→ Task: Every line containing the string "none" should be returned from the records.
*** Records for the task Section Begins ***
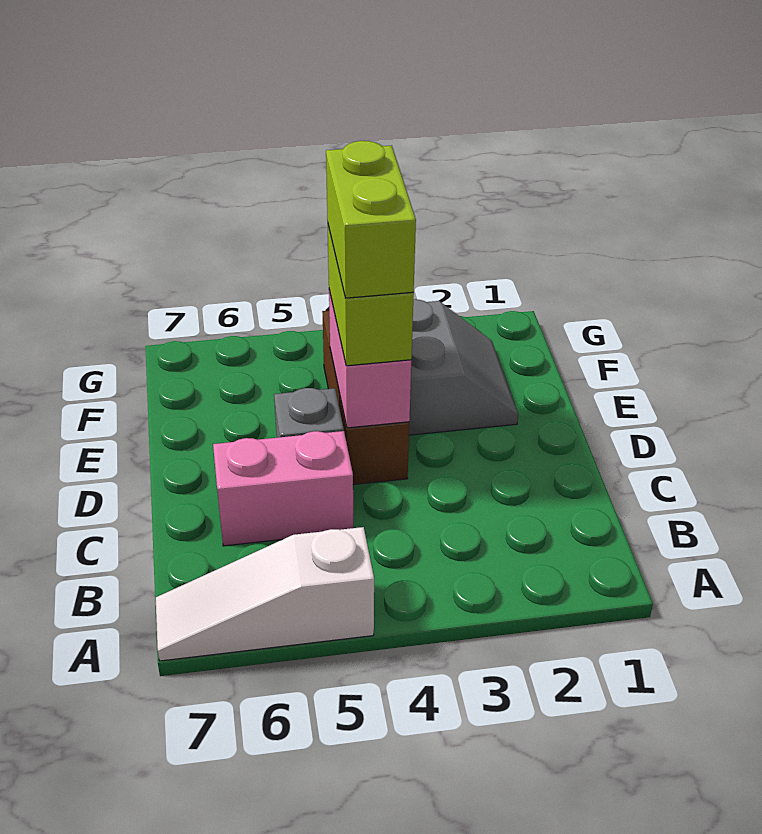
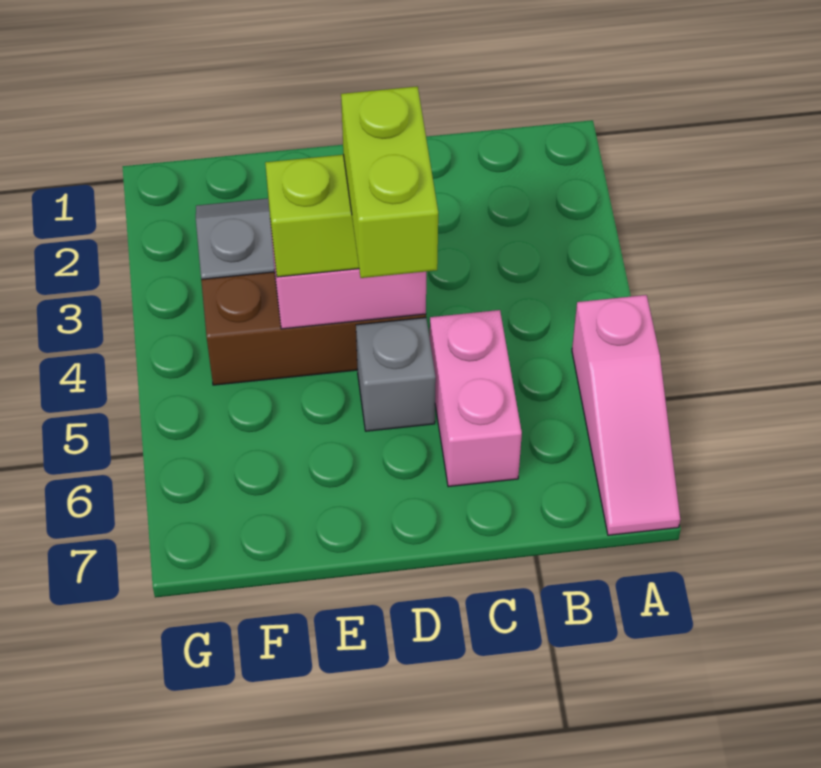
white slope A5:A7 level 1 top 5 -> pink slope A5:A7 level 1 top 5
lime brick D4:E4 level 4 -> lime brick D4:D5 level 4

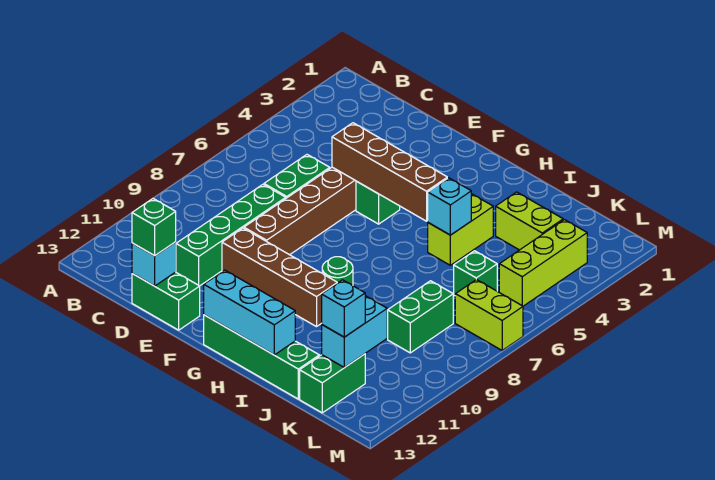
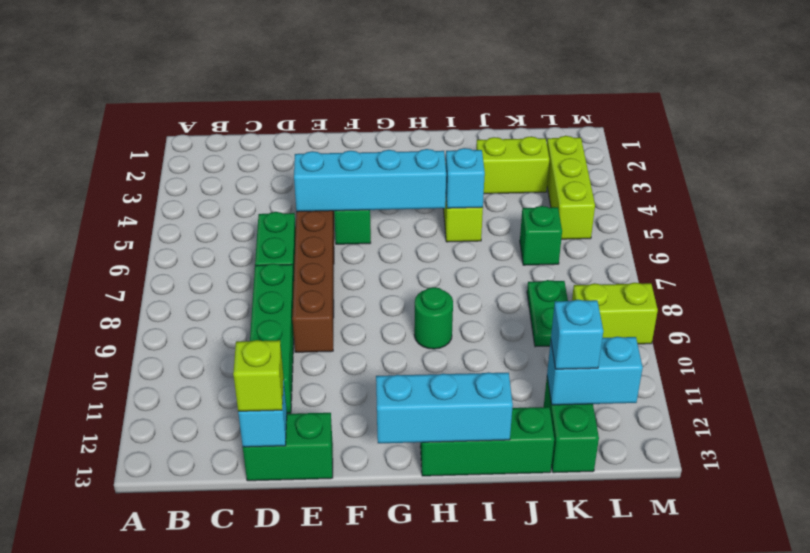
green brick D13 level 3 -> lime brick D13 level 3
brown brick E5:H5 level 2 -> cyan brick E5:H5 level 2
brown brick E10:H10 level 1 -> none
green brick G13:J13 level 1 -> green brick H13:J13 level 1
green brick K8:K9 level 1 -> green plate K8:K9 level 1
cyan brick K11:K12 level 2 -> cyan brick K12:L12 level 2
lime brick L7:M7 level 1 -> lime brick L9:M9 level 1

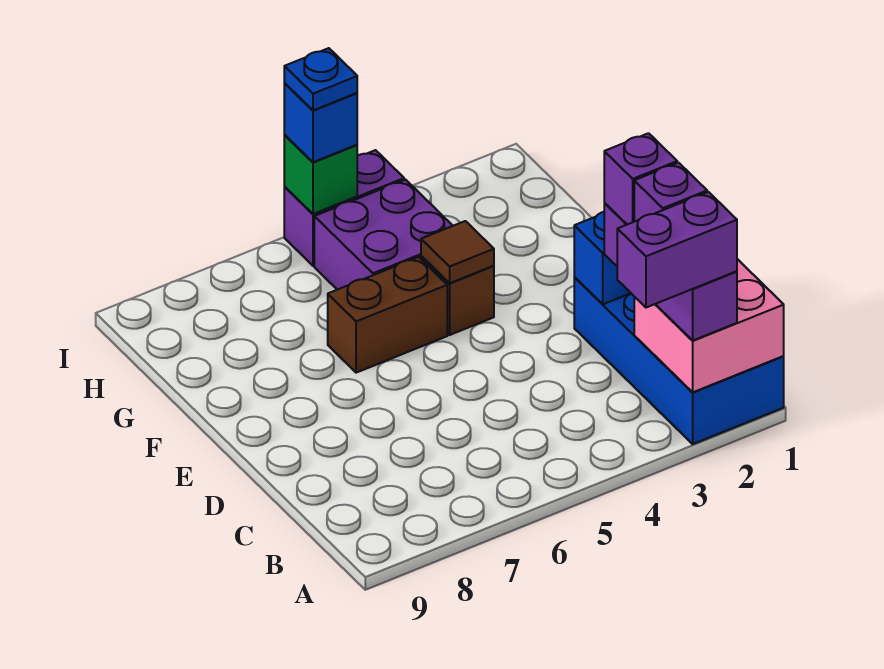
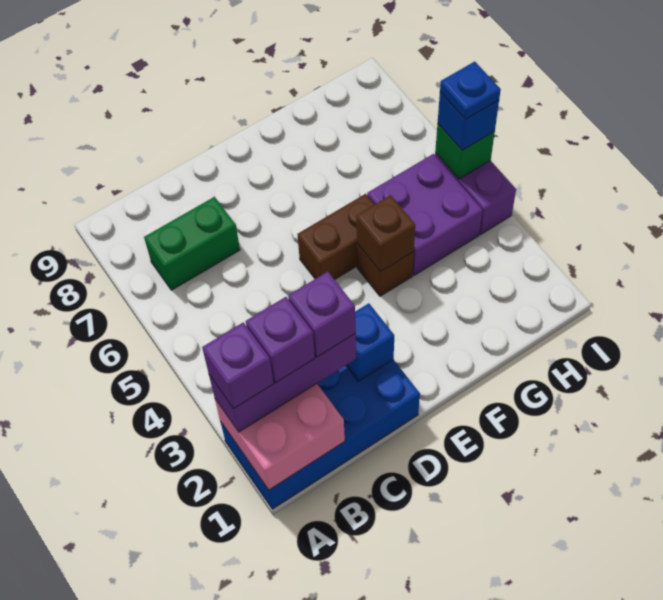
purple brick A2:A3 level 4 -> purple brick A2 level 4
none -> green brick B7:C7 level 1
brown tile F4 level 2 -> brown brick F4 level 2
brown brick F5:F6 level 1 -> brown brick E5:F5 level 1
*** Records for the task Section Ends ***
*** Records for the task Section Begins ***
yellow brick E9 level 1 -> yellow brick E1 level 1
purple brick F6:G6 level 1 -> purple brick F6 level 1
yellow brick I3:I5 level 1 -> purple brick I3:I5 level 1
*** Records for the task Section Ends ***
→ Solution for this exercise:
brown brick E10:H10 level 1 -> none
none -> green brick B7:C7 level 1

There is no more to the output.